## [EXERCISE DETAILS]
In your copy of the entries below, keep every word exactly and leave out all images.

## [PROVIDED RECORDS]
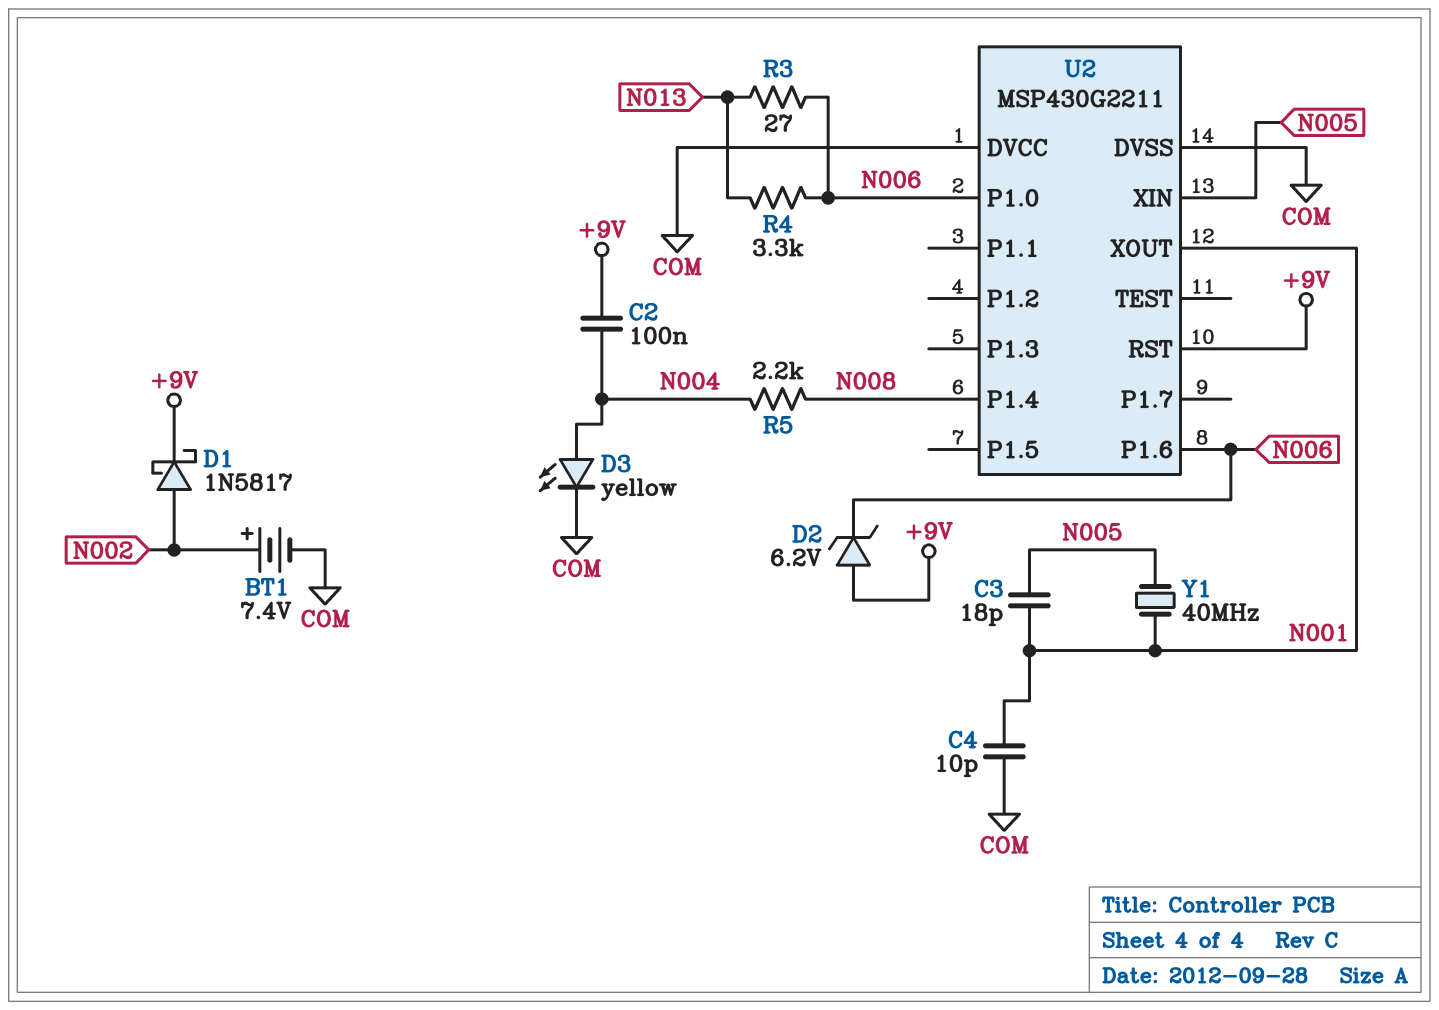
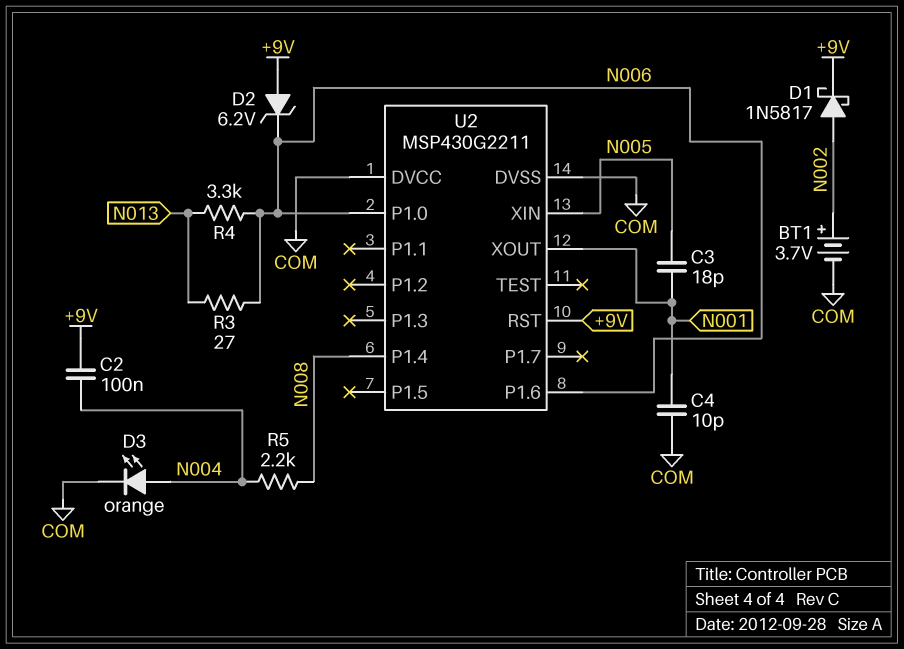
BT1: 7.4V (plus N002, minus COM) -> 3.7V (plus N002, minus COM)
D3: LED yellow (A N004, K COM) -> LED orange (A N004, K COM)
Y1: 40MHz (N001, N005) -> none

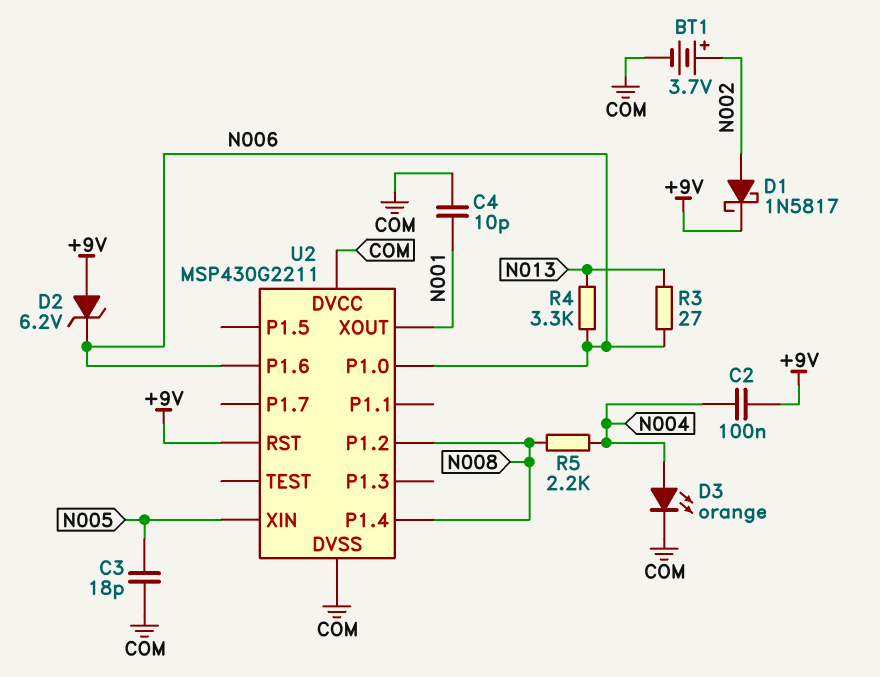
C3: 18pF (N001, N005) -> 18pF (COM, N005)
U2 pin P1.2: none -> N008

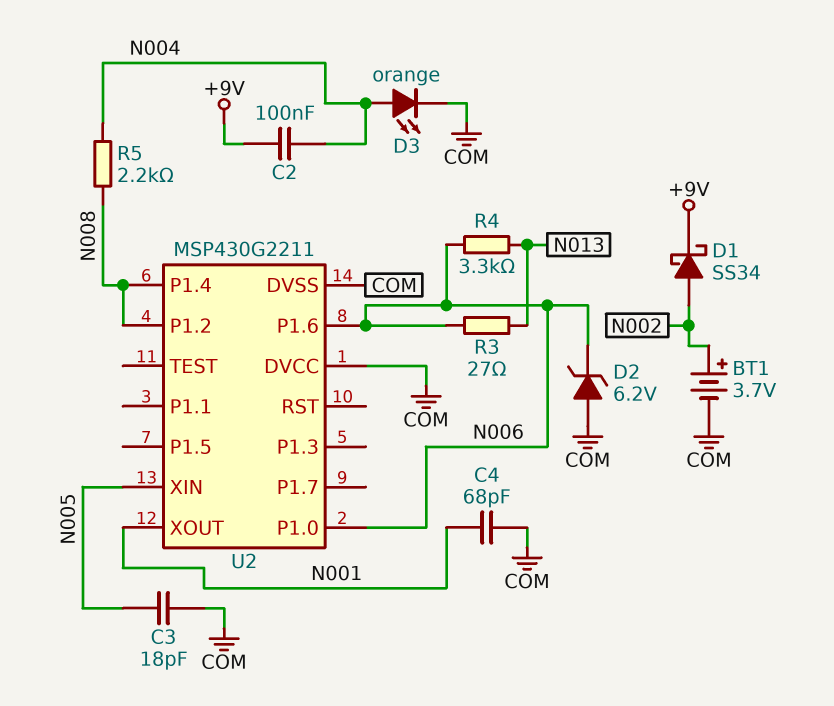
C4: 10pF (COM, N001) -> 68pF (COM, N001)
D1: schottky 1N5817 (A N002, K +9V) -> schottky SS34 (A N002, K +9V)
D2: zener 6.2V (A +9V, K N006) -> zener 6.2V (A COM, K N006)
U2 pin RST: +9V -> none

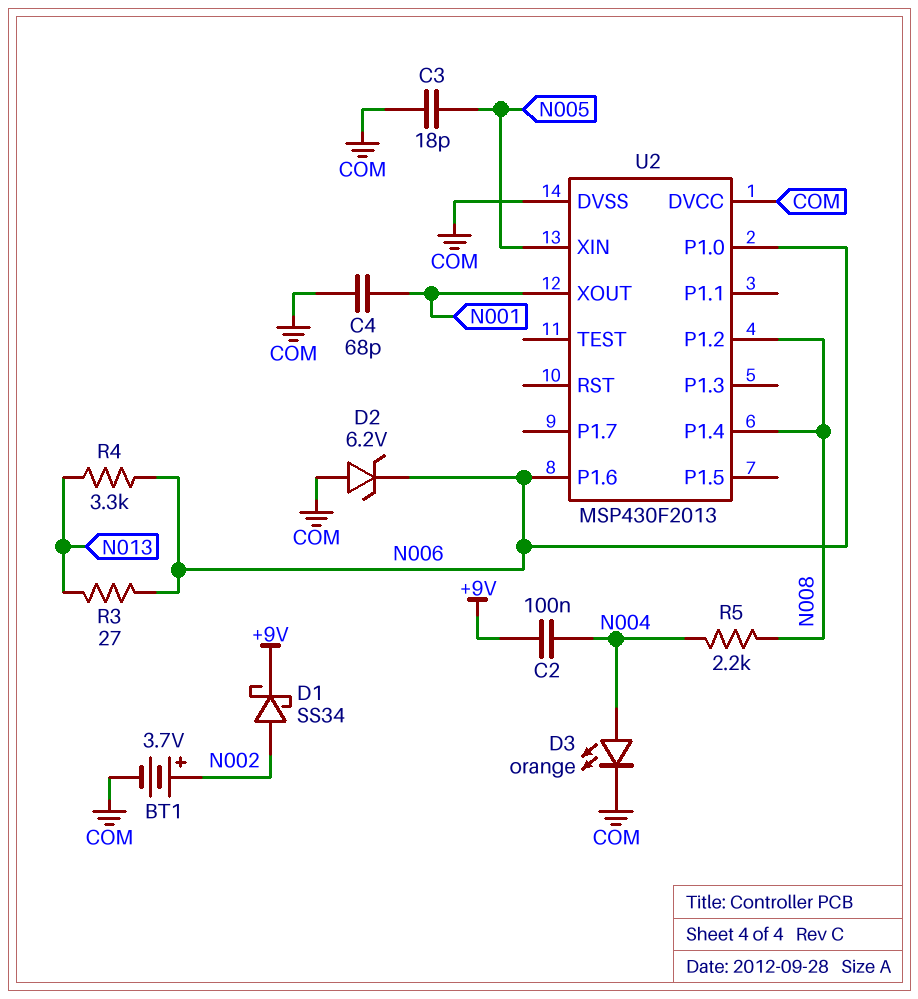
U2: MSP430G2211 -> MSP430F2013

## [ANSWER FOR THIS EXERCISE]
BT1: 7.4V (plus N002, minus COM) -> 3.7V (plus N002, minus COM)
D3: LED yellow (A N004, K COM) -> LED orange (A N004, K COM)
Y1: 40MHz (N001, N005) -> none

C3: 18pF (N001, N005) -> 18pF (COM, N005)
U2 pin P1.2: none -> N008

C4: 10pF (COM, N001) -> 68pF (COM, N001)
D1: schottky 1N5817 (A N002, K +9V) -> schottky SS34 (A N002, K +9V)
D2: zener 6.2V (A +9V, K N006) -> zener 6.2V (A COM, K N006)
U2 pin RST: +9V -> none

U2: MSP430G2211 -> MSP430F2013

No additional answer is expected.